**** Input

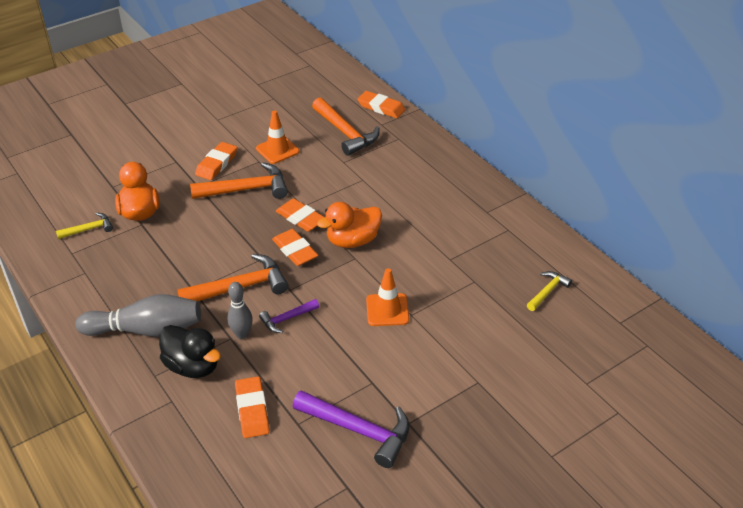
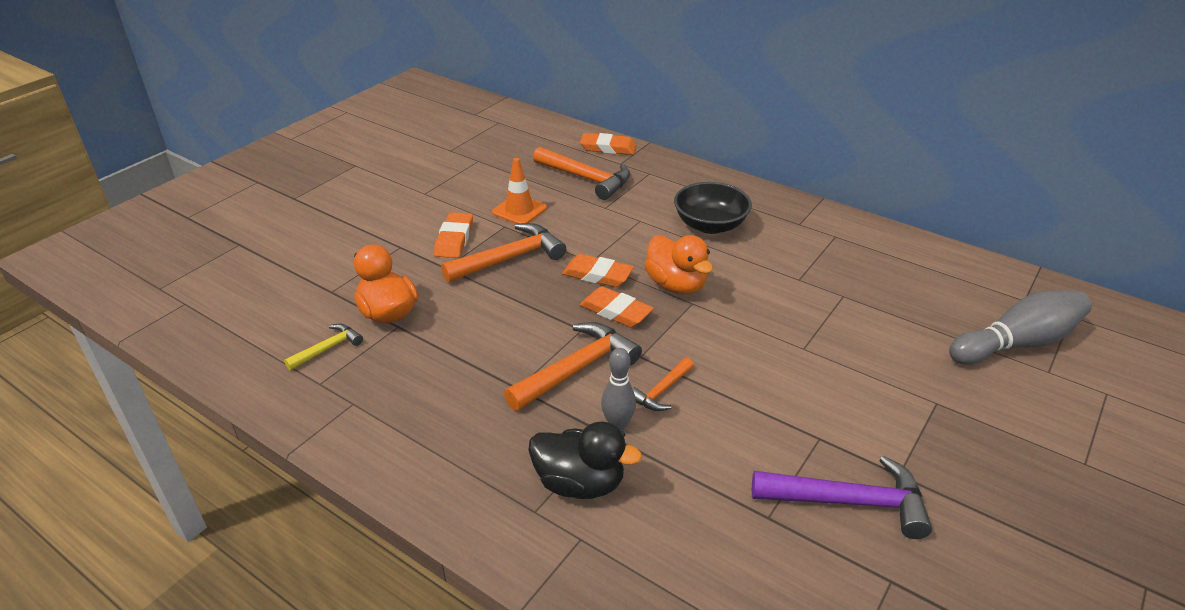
camera: 20 degrees left, 5 degrees down
(146, 330) = (485, 454): grey bowling pin -> grey bowling pin (1017, 343)
(252, 410) = (697, 517): orange eraser -> none
(287, 319) = (661, 391): purple hammer -> orange hammer
(352, 241) = (676, 285): orange duck -> orange duck turned 75 degrees counterclockwise
(387, 310) = (773, 350): orange traffic cone -> none
(414, 196) = (710, 225): none -> black bowl
(547, 291) = (927, 287): yellow hammer -> none

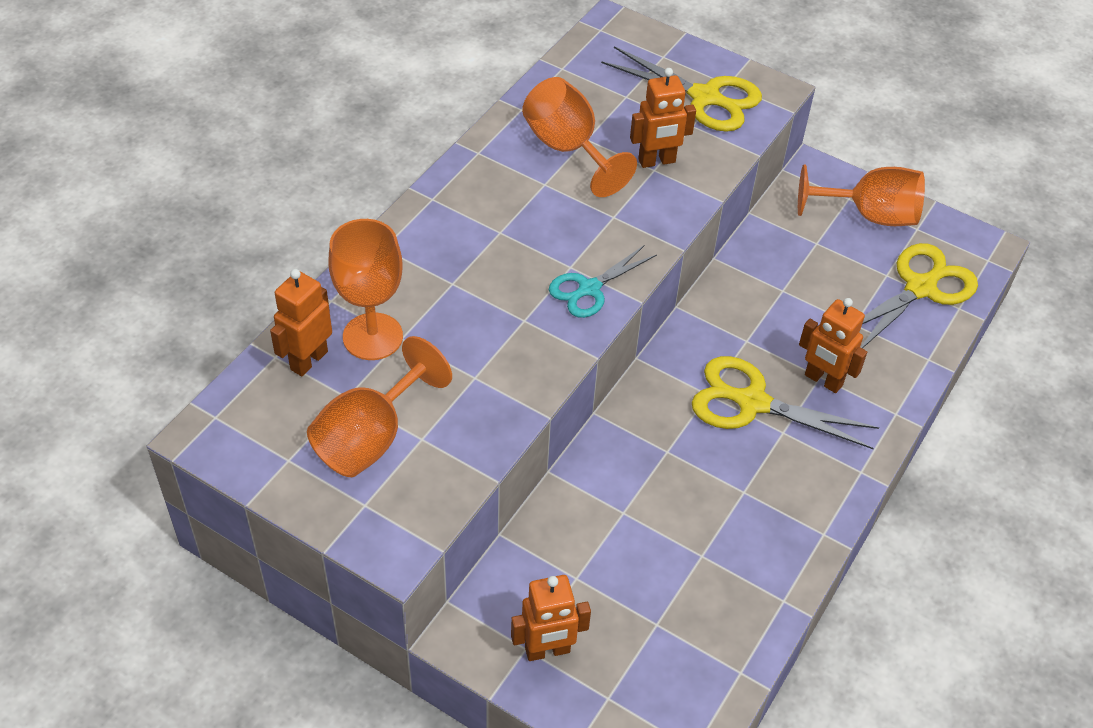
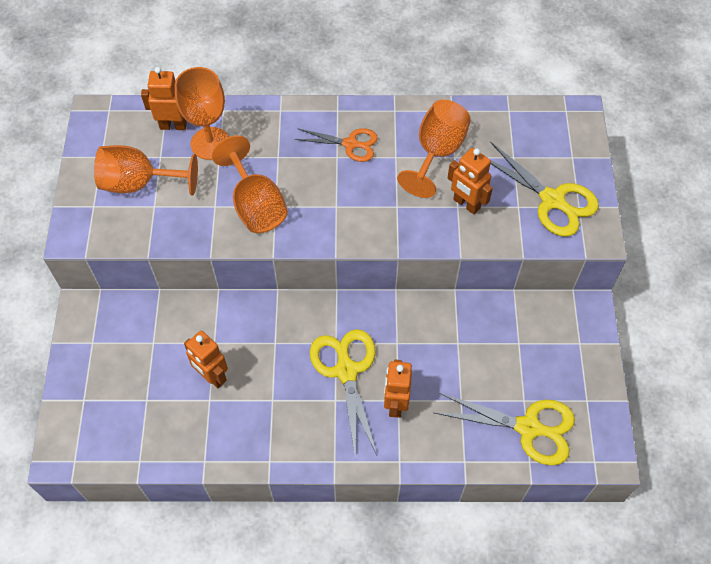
camera: 60 degrees right, 10 degrees up
(492, 211) = (350, 144): none -> orange scissors
(547, 650) = (96, 354): orange robot -> orange robot (212, 376)
(589, 289) = (325, 225): turquoise scissors -> none
(704, 97) = (552, 200): yellow scissors -> yellow scissors turned 45 degrees counterclockwise
(869, 215) = (573, 363): orange goblet -> orange goblet (255, 205)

********

> _Work task_
Word-for-word output of every record is needed, with images omitted.

> _Answer space_
camera: 20 degrees left, 5 degrees down
(146, 330) = (485, 454): grey bowling pin -> grey bowling pin (1017, 343)
(252, 410) = (697, 517): orange eraser -> none
(287, 319) = (661, 391): purple hammer -> orange hammer
(352, 241) = (676, 285): orange duck -> orange duck turned 75 degrees counterclockwise
(387, 310) = (773, 350): orange traffic cone -> none
(414, 196) = (710, 225): none -> black bowl
(547, 291) = (927, 287): yellow hammer -> none

camera: 60 degrees right, 10 degrees up
(492, 211) = (350, 144): none -> orange scissors
(547, 650) = (96, 354): orange robot -> orange robot (212, 376)
(589, 289) = (325, 225): turquoise scissors -> none
(704, 97) = (552, 200): yellow scissors -> yellow scissors turned 45 degrees counterclockwise
(869, 215) = (573, 363): orange goblet -> orange goblet (255, 205)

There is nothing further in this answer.